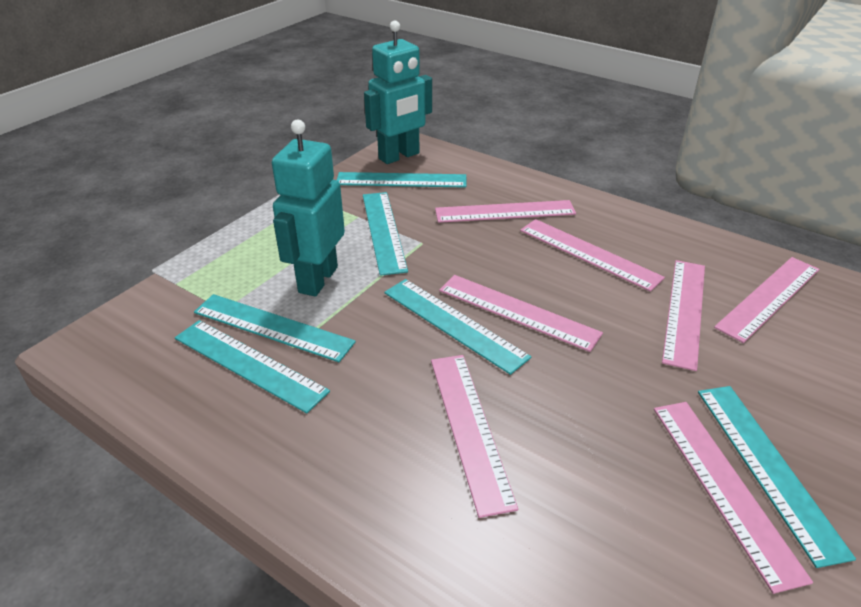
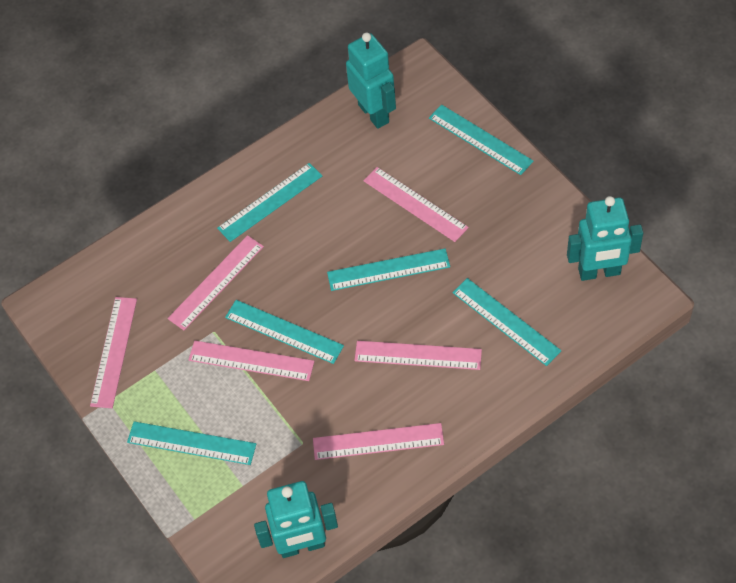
pink ruler: 7 -> 6
turquoise robot: 2 -> 3

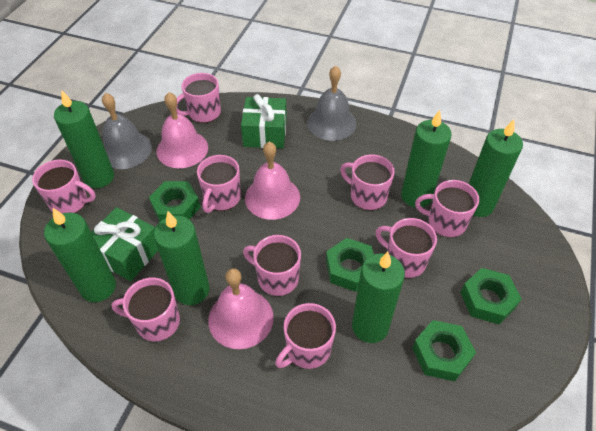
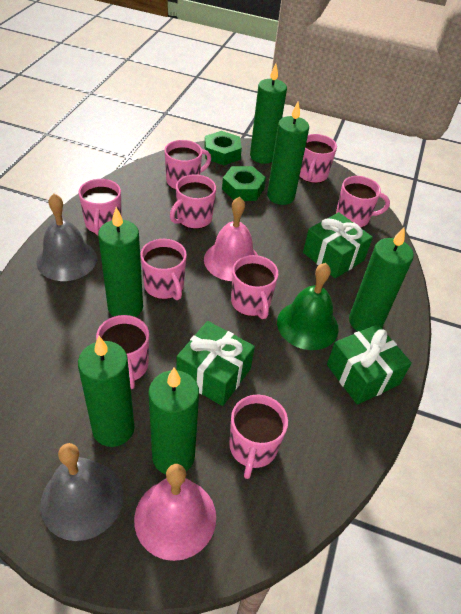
green bell: 0 -> 1
green gift: 2 -> 3
green nut: 4 -> 2
pink bell: 3 -> 2

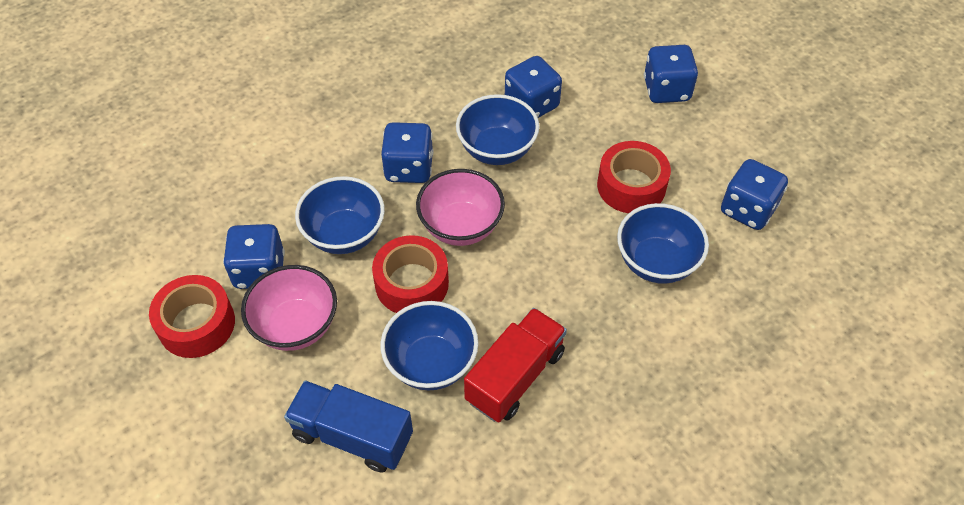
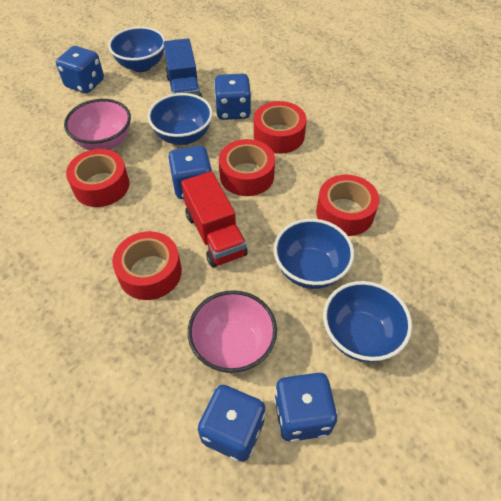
red tape: 3 -> 5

#### [TASK]
Select and copy every line from the records that includes the word "green".

#### [COMPLETED EXERCISE]
green bell: 0 -> 1
green gift: 2 -> 3
green nut: 4 -> 2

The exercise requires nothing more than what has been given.